=== WHAT YOU SHOULD DO ===
Please reproduce, line for line, the items from the start of the records through the line that contains "8: (427, 210)", with both ends included.

=== SUPPLIED RECORDS ===
• • • •

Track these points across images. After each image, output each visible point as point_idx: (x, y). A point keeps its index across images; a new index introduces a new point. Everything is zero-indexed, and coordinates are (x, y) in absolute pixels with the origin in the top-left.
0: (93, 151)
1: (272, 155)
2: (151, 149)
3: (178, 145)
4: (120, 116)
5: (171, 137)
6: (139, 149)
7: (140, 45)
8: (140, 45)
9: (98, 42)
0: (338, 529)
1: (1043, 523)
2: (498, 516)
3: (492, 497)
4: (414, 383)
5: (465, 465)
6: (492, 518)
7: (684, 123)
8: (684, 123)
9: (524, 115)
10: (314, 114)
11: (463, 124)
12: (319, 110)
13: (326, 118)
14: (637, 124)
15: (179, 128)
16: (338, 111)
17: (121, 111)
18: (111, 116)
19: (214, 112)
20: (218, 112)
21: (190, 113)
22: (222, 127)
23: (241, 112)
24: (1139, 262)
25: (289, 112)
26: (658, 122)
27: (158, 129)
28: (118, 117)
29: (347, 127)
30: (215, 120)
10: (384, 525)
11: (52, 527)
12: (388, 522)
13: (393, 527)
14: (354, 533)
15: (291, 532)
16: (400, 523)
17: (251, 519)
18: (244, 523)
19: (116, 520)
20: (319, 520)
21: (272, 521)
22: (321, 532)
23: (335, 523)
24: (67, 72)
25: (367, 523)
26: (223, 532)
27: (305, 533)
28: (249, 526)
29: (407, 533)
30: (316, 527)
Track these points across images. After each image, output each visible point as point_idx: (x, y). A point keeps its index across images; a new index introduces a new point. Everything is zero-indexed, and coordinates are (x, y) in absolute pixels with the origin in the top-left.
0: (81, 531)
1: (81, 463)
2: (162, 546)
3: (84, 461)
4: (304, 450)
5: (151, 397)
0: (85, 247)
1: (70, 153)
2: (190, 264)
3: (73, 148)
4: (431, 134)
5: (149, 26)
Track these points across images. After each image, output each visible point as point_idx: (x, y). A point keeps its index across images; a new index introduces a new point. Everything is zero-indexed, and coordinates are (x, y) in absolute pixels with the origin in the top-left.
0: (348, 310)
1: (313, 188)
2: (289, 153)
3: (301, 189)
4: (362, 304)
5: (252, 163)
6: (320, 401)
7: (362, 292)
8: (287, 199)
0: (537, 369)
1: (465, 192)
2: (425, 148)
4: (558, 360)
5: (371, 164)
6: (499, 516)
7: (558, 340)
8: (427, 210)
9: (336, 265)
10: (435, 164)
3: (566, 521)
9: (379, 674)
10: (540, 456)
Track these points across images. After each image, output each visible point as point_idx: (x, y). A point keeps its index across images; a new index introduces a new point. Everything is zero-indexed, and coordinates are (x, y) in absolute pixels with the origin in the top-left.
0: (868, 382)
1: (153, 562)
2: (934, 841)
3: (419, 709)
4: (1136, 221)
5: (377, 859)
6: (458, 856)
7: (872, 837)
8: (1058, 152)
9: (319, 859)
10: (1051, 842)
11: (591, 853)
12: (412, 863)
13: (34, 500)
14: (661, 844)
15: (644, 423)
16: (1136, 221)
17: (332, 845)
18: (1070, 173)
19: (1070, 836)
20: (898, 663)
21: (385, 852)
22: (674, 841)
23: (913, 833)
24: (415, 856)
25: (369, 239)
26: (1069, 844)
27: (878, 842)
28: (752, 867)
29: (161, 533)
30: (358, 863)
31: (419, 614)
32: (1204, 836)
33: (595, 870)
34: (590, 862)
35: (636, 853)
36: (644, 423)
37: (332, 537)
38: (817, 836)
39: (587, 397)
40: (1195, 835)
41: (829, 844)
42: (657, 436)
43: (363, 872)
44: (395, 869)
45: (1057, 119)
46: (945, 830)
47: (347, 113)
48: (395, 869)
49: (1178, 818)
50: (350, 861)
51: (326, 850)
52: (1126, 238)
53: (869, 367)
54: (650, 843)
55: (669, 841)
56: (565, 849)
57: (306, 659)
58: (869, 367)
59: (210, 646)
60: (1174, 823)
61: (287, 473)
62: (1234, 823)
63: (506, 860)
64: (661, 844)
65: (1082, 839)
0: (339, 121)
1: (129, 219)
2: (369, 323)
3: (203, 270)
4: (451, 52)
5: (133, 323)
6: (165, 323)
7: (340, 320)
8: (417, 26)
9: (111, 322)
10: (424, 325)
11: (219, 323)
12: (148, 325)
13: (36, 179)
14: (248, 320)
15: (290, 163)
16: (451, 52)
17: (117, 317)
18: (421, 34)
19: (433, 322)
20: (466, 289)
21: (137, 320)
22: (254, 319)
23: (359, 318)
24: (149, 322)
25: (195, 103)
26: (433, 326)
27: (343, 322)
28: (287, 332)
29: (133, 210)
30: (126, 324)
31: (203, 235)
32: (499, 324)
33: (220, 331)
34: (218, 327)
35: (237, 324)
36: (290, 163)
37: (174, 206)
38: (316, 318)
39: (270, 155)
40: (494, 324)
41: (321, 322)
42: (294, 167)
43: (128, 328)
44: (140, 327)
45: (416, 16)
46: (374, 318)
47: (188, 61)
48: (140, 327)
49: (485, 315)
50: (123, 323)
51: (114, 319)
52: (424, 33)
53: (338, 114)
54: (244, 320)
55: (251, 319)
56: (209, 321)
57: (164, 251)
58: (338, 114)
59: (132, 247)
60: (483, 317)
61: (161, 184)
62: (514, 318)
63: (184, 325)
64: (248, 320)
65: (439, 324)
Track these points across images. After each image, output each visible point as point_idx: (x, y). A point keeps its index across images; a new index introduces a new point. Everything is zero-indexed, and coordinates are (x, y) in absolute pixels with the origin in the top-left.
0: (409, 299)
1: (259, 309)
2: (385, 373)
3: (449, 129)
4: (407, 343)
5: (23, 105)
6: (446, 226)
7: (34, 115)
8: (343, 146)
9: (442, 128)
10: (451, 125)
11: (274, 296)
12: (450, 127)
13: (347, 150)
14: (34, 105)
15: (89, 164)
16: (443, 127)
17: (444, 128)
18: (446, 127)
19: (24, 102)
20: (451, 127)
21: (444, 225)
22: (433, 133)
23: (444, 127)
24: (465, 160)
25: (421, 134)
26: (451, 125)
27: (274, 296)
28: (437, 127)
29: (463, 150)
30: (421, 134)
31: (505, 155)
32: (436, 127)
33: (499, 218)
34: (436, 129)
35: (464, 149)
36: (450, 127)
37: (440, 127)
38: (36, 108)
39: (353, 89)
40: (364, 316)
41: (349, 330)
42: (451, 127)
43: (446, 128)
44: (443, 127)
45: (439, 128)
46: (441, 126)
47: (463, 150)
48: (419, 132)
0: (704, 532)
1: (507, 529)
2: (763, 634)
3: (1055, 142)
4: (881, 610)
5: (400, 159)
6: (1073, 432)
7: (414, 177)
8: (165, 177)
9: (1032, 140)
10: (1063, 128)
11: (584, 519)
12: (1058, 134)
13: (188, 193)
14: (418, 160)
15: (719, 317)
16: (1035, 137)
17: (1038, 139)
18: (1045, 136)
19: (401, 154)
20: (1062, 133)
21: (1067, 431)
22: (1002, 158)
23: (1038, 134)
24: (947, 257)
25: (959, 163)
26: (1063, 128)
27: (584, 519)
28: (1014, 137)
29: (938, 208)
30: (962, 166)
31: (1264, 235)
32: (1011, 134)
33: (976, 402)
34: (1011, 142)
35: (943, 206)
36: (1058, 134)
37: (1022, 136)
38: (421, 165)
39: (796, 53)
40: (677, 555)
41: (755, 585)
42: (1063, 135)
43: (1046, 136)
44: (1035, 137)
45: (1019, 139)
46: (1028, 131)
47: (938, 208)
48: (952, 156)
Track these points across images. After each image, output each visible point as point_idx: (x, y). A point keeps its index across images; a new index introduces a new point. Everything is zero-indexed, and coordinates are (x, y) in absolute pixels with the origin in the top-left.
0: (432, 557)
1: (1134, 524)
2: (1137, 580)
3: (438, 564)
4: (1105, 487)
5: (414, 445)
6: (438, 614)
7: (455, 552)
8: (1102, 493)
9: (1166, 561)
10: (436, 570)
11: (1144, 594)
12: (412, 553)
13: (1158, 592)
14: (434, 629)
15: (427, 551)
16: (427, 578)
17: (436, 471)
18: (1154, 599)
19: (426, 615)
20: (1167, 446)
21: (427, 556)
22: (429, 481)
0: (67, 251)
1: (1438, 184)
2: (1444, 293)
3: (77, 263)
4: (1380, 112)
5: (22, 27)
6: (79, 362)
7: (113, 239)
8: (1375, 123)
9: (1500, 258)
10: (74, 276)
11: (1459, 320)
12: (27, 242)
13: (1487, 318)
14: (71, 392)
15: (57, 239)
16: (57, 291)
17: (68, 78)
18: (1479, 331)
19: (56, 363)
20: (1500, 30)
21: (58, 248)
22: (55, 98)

• • • •

=== RESULT OF THIS EXERCISE ===
Track these points across images. After each image, output each visible point as point_idx: (x, y). A point keeps its index across images; a new index introduces a new point. Everything is zero-indexed, and coordinates are (x, y) in absolute pixels with the origin in the top-left.
0: (93, 151)
1: (272, 155)
2: (151, 149)
3: (178, 145)
4: (120, 116)
5: (171, 137)
6: (139, 149)
7: (140, 45)
8: (140, 45)
9: (98, 42)
0: (338, 529)
1: (1043, 523)
2: (498, 516)
3: (492, 497)
4: (414, 383)
5: (465, 465)
6: (492, 518)
7: (684, 123)
8: (684, 123)
9: (524, 115)
10: (314, 114)
11: (463, 124)
12: (319, 110)
13: (326, 118)
14: (637, 124)
15: (179, 128)
16: (338, 111)
17: (121, 111)
18: (111, 116)
19: (214, 112)
20: (218, 112)
21: (190, 113)
22: (222, 127)
23: (241, 112)
24: (1139, 262)
25: (289, 112)
26: (658, 122)
27: (158, 129)
28: (118, 117)
29: (347, 127)
30: (215, 120)
10: (384, 525)
11: (52, 527)
12: (388, 522)
13: (393, 527)
14: (354, 533)
15: (291, 532)
16: (400, 523)
17: (251, 519)
18: (244, 523)
19: (116, 520)
20: (319, 520)
21: (272, 521)
22: (321, 532)
23: (335, 523)
24: (67, 72)
25: (367, 523)
26: (223, 532)
27: (305, 533)
28: (249, 526)
29: (407, 533)
30: (316, 527)
Track these points across images. After each image, output each visible point as point_idx: (x, y). A point keeps its index across images; a new index introduces a new point. Everything is zero-indexed, and coordinates are (x, y) in absolute pixels with the origin in the top-left.
0: (81, 531)
1: (81, 463)
2: (162, 546)
3: (84, 461)
4: (304, 450)
5: (151, 397)
0: (85, 247)
1: (70, 153)
2: (190, 264)
3: (73, 148)
4: (431, 134)
5: (149, 26)
Track these points across images. After each image, output each visible point as point_idx: (x, y). A point keeps its index across images; a new index introduces a new point. Everything is zero-indexed, and coordinates are (x, y) in absolute pixels with the origin in the top-left.
0: (348, 310)
1: (313, 188)
2: (289, 153)
3: (301, 189)
4: (362, 304)
5: (252, 163)
6: (320, 401)
7: (362, 292)
8: (287, 199)
0: (537, 369)
1: (465, 192)
2: (425, 148)
4: (558, 360)
5: (371, 164)
6: (499, 516)
7: (558, 340)
8: (427, 210)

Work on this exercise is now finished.